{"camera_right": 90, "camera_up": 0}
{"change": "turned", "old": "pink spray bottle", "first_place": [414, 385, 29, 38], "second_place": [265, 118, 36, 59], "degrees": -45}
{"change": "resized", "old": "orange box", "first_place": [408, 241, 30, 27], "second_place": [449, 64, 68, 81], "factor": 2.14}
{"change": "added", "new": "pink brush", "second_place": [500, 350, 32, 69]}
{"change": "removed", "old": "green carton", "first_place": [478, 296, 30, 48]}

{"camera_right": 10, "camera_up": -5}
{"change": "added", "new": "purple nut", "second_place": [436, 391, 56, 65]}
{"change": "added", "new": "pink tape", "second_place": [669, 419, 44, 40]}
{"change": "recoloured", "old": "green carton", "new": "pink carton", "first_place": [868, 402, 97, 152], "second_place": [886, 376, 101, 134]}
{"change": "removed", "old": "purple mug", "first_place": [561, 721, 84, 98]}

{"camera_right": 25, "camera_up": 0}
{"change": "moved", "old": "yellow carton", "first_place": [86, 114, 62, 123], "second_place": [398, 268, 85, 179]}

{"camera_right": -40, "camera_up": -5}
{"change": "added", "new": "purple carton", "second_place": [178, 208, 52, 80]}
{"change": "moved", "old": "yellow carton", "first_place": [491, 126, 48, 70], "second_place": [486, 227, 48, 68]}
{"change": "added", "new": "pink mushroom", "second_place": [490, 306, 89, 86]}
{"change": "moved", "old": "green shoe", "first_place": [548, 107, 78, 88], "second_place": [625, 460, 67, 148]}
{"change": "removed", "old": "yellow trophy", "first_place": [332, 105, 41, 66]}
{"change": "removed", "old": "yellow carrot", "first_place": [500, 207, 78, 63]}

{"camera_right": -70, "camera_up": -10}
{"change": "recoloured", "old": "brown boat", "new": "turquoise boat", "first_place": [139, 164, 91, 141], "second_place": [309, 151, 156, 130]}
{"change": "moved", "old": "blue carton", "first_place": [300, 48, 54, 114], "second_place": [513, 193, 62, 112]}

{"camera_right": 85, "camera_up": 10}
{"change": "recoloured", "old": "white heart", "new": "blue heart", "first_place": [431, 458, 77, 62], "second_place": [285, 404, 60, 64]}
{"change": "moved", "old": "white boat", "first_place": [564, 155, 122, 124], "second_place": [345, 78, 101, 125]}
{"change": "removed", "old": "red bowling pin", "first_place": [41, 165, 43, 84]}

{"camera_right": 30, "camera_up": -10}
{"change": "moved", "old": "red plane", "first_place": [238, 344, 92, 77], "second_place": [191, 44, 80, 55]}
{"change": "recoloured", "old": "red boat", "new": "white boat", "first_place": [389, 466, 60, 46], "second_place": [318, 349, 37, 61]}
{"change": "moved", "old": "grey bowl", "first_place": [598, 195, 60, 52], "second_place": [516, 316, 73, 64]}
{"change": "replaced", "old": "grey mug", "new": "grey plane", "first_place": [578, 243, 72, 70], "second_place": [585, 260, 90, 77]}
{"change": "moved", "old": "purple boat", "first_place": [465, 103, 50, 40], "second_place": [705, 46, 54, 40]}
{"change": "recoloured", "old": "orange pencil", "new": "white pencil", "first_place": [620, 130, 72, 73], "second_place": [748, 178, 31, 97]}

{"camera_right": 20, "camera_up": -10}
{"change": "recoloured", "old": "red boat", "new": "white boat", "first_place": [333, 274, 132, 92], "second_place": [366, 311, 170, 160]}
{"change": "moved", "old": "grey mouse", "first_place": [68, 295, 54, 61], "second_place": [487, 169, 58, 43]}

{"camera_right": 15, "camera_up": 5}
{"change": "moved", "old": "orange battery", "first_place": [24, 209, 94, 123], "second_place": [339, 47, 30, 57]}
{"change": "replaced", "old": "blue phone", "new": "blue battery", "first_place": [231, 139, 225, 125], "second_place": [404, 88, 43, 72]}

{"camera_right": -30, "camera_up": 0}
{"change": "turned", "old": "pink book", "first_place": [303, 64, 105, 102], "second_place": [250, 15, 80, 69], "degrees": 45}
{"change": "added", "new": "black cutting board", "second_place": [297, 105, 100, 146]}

===

Please write out each entry shown above exactly as given.

{"camera_right": 90, "camera_up": 0}
{"change": "turned", "old": "pink spray bottle", "first_place": [414, 385, 29, 38], "second_place": [265, 118, 36, 59], "degrees": -45}
{"change": "resized", "old": "orange box", "first_place": [408, 241, 30, 27], "second_place": [449, 64, 68, 81], "factor": 2.14}
{"change": "added", "new": "pink brush", "second_place": [500, 350, 32, 69]}
{"change": "removed", "old": "green carton", "first_place": [478, 296, 30, 48]}

{"camera_right": 10, "camera_up": -5}
{"change": "added", "new": "purple nut", "second_place": [436, 391, 56, 65]}
{"change": "added", "new": "pink tape", "second_place": [669, 419, 44, 40]}
{"change": "recoloured", "old": "green carton", "new": "pink carton", "first_place": [868, 402, 97, 152], "second_place": [886, 376, 101, 134]}
{"change": "removed", "old": "purple mug", "first_place": [561, 721, 84, 98]}

{"camera_right": 25, "camera_up": 0}
{"change": "moved", "old": "yellow carton", "first_place": [86, 114, 62, 123], "second_place": [398, 268, 85, 179]}

{"camera_right": -40, "camera_up": -5}
{"change": "added", "new": "purple carton", "second_place": [178, 208, 52, 80]}
{"change": "moved", "old": "yellow carton", "first_place": [491, 126, 48, 70], "second_place": [486, 227, 48, 68]}
{"change": "added", "new": "pink mushroom", "second_place": [490, 306, 89, 86]}
{"change": "moved", "old": "green shoe", "first_place": [548, 107, 78, 88], "second_place": [625, 460, 67, 148]}
{"change": "removed", "old": "yellow trophy", "first_place": [332, 105, 41, 66]}
{"change": "removed", "old": "yellow carrot", "first_place": [500, 207, 78, 63]}

{"camera_right": -70, "camera_up": -10}
{"change": "recoloured", "old": "brown boat", "new": "turquoise boat", "first_place": [139, 164, 91, 141], "second_place": [309, 151, 156, 130]}
{"change": "moved", "old": "blue carton", "first_place": [300, 48, 54, 114], "second_place": [513, 193, 62, 112]}

{"camera_right": 85, "camera_up": 10}
{"change": "recoloured", "old": "white heart", "new": "blue heart", "first_place": [431, 458, 77, 62], "second_place": [285, 404, 60, 64]}
{"change": "moved", "old": "white boat", "first_place": [564, 155, 122, 124], "second_place": [345, 78, 101, 125]}
{"change": "removed", "old": "red bowling pin", "first_place": [41, 165, 43, 84]}

{"camera_right": 30, "camera_up": -10}
{"change": "moved", "old": "red plane", "first_place": [238, 344, 92, 77], "second_place": [191, 44, 80, 55]}
{"change": "recoloured", "old": "red boat", "new": "white boat", "first_place": [389, 466, 60, 46], "second_place": [318, 349, 37, 61]}
{"change": "moved", "old": "grey bowl", "first_place": [598, 195, 60, 52], "second_place": [516, 316, 73, 64]}
{"change": "replaced", "old": "grey mug", "new": "grey plane", "first_place": [578, 243, 72, 70], "second_place": [585, 260, 90, 77]}
{"change": "moved", "old": "purple boat", "first_place": [465, 103, 50, 40], "second_place": [705, 46, 54, 40]}
{"change": "recoloured", "old": "orange pencil", "new": "white pencil", "first_place": [620, 130, 72, 73], "second_place": [748, 178, 31, 97]}

{"camera_right": 20, "camera_up": -10}
{"change": "recoloured", "old": "red boat", "new": "white boat", "first_place": [333, 274, 132, 92], "second_place": [366, 311, 170, 160]}
{"change": "moved", "old": "grey mouse", "first_place": [68, 295, 54, 61], "second_place": [487, 169, 58, 43]}

{"camera_right": 15, "camera_up": 5}
{"change": "moved", "old": "orange battery", "first_place": [24, 209, 94, 123], "second_place": [339, 47, 30, 57]}
{"change": "replaced", "old": "blue phone", "new": "blue battery", "first_place": [231, 139, 225, 125], "second_place": [404, 88, 43, 72]}

{"camera_right": -30, "camera_up": 0}
{"change": "turned", "old": "pink book", "first_place": [303, 64, 105, 102], "second_place": [250, 15, 80, 69], "degrees": 45}
{"change": "added", "new": "black cutting board", "second_place": [297, 105, 100, 146]}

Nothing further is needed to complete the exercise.